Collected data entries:
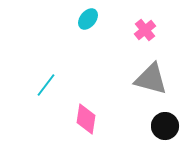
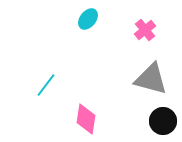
black circle: moved 2 px left, 5 px up
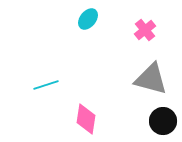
cyan line: rotated 35 degrees clockwise
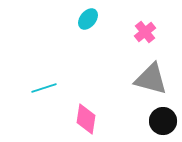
pink cross: moved 2 px down
cyan line: moved 2 px left, 3 px down
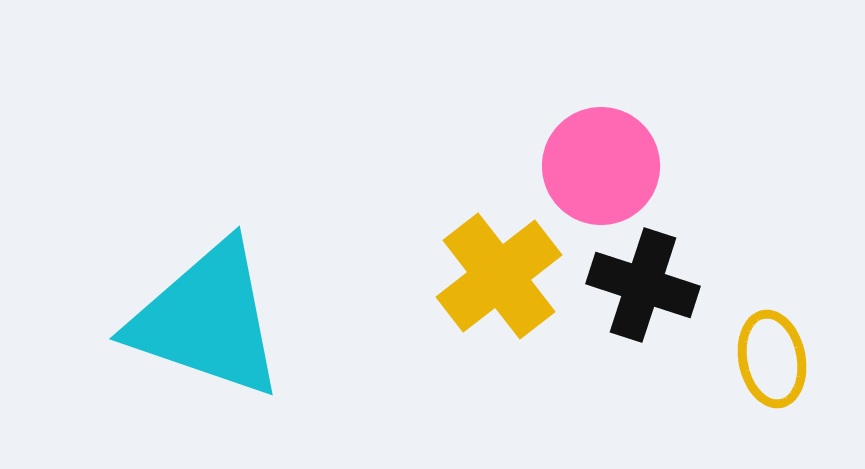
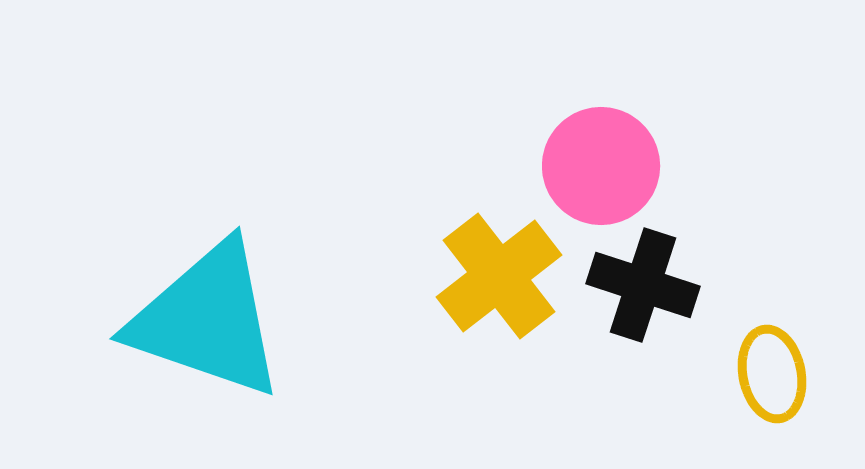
yellow ellipse: moved 15 px down
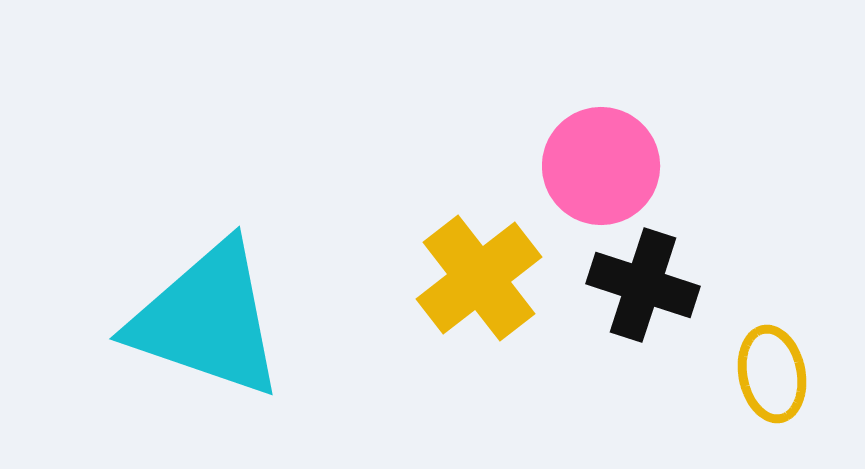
yellow cross: moved 20 px left, 2 px down
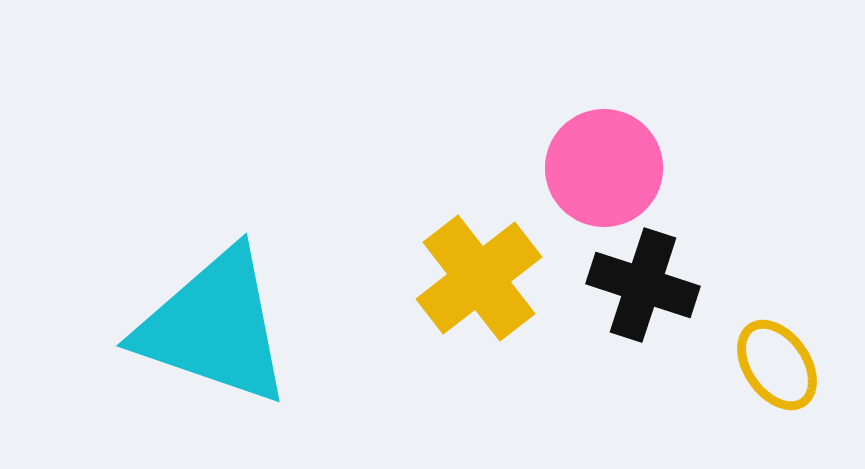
pink circle: moved 3 px right, 2 px down
cyan triangle: moved 7 px right, 7 px down
yellow ellipse: moved 5 px right, 9 px up; rotated 24 degrees counterclockwise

▶ _Work instructions_: Return every line of text from the records above, copied word for word, with the pictures left out.

▶ _Response_:
black circle: moved 2 px left, 5 px up
cyan line: rotated 35 degrees clockwise
pink cross: moved 2 px down
cyan line: moved 2 px left, 3 px down
yellow ellipse: moved 15 px down
yellow cross: moved 20 px left, 2 px down
pink circle: moved 3 px right, 2 px down
cyan triangle: moved 7 px right, 7 px down
yellow ellipse: moved 5 px right, 9 px up; rotated 24 degrees counterclockwise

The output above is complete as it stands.